*** Opening Supplied data ***

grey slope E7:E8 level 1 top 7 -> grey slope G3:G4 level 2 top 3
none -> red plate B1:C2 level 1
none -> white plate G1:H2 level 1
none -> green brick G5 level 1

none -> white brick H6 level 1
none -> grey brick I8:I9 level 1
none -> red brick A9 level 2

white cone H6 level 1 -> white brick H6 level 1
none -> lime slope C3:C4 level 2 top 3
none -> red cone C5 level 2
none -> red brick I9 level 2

*** Closing Supplied data ***

Problem description:
From the records above, return each line that includes "none".

Answer for this exercise:
none -> red plate B1:C2 level 1
none -> white plate G1:H2 level 1
none -> green brick G5 level 1
none -> white brick H6 level 1
none -> grey brick I8:I9 level 1
none -> red brick A9 level 2
none -> lime slope C3:C4 level 2 top 3
none -> red cone C5 level 2
none -> red brick I9 level 2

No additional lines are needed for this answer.